> **Aim of the exercise**: Could you output each record below exactly as it stands and leave the pictures out?

Records Block Start

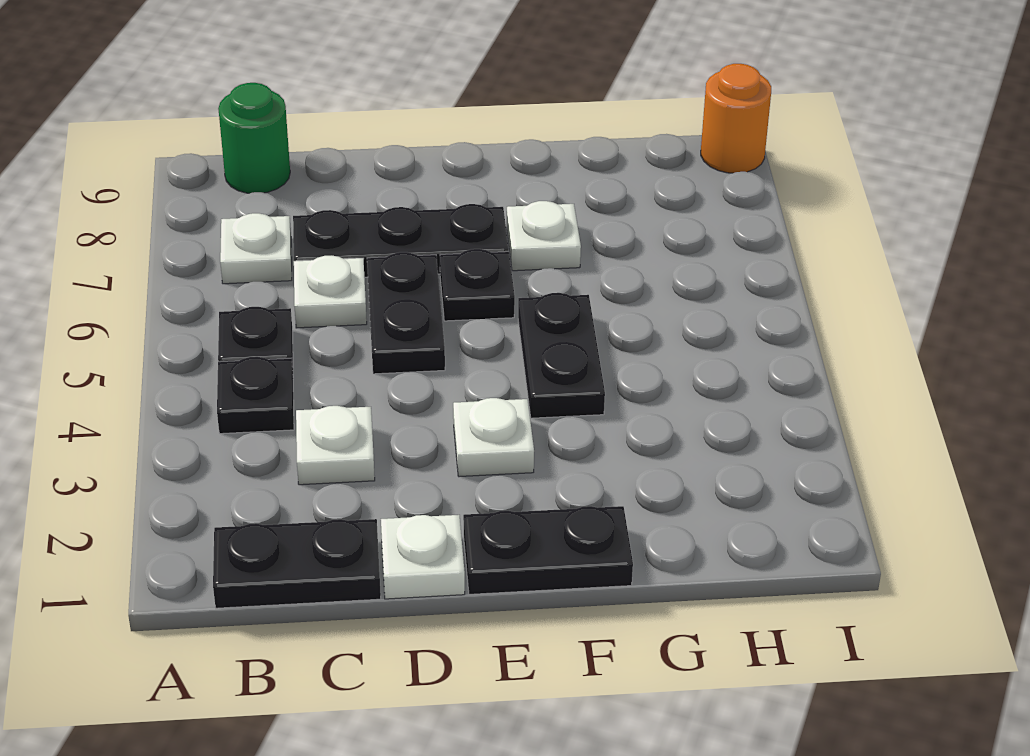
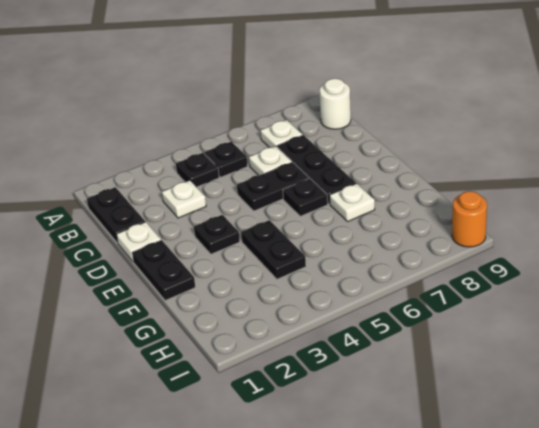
green round brick B9 level 1 -> white round brick B9 level 1
white plate E3 level 1 -> black plate E3 level 1
black plate F4:F5 level 1 -> black plate F4:G4 level 1

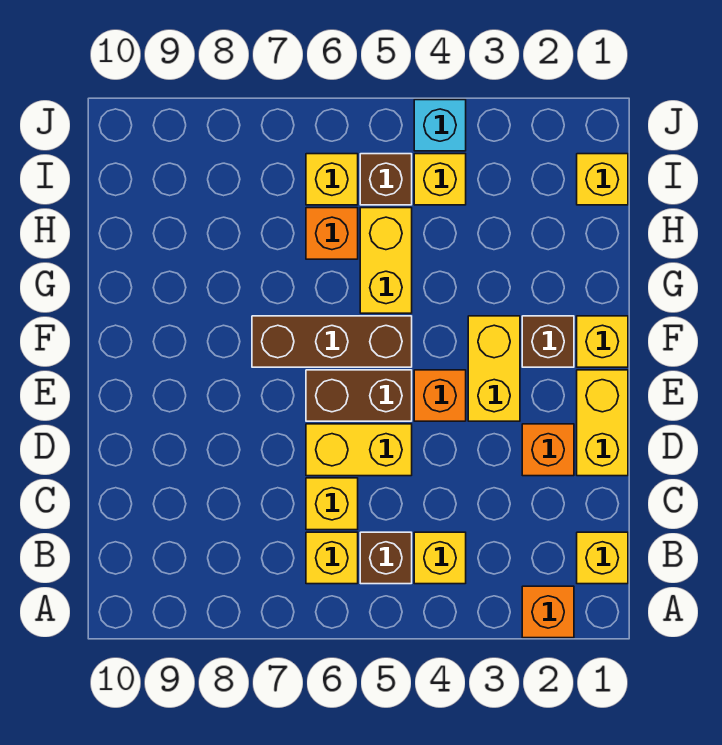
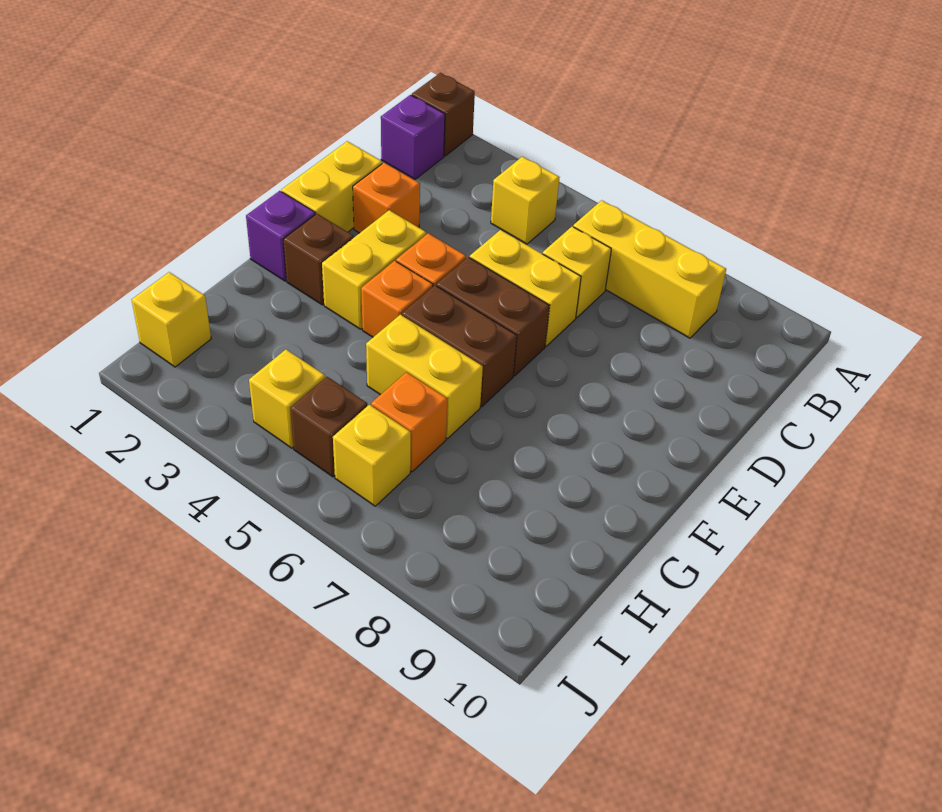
orange brick A2 level 1 -> orange brick F4 level 1
yellow brick B1 level 1 -> purple brick B1 level 1
brown brick B5 level 1 -> brown brick A1 level 1
yellow brick B6 level 1 -> yellow brick B6:B8 level 1
yellow brick F1 level 1 -> purple brick F1 level 1
brown brick F5:F7 level 1 -> brown brick F5:F6 level 1
yellow brick G5:H5 level 1 -> yellow brick G5:G6 level 1
cyan brick J4 level 1 -> none

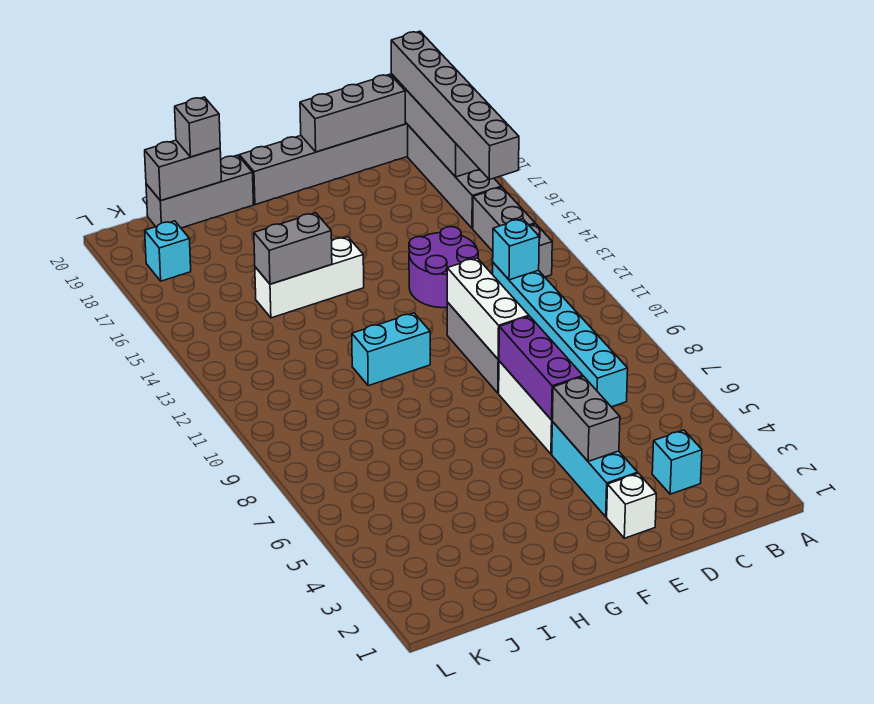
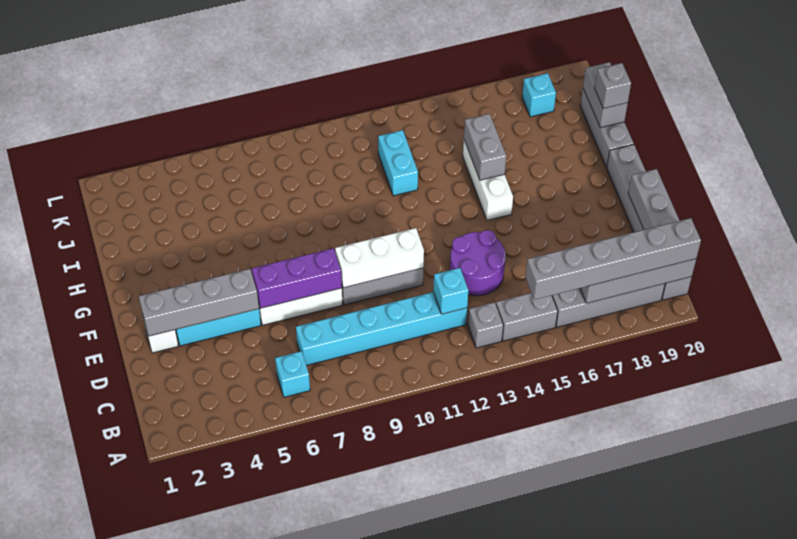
cyan brick C3 level 1 -> cyan brick B6 level 1
grey brick E4:E5 level 2 -> grey brick E2:E5 level 2
cyan brick G11:H11 level 1 -> cyan brick I12:J12 level 1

Records Block End

> **Answer space**:
green round brick B9 level 1 -> white round brick B9 level 1
white plate E3 level 1 -> black plate E3 level 1
black plate F4:F5 level 1 -> black plate F4:G4 level 1

orange brick A2 level 1 -> orange brick F4 level 1
yellow brick B1 level 1 -> purple brick B1 level 1
brown brick B5 level 1 -> brown brick A1 level 1
yellow brick B6 level 1 -> yellow brick B6:B8 level 1
yellow brick F1 level 1 -> purple brick F1 level 1
brown brick F5:F7 level 1 -> brown brick F5:F6 level 1
yellow brick G5:H5 level 1 -> yellow brick G5:G6 level 1
cyan brick J4 level 1 -> none

cyan brick C3 level 1 -> cyan brick B6 level 1
grey brick E4:E5 level 2 -> grey brick E2:E5 level 2
cyan brick G11:H11 level 1 -> cyan brick I12:J12 level 1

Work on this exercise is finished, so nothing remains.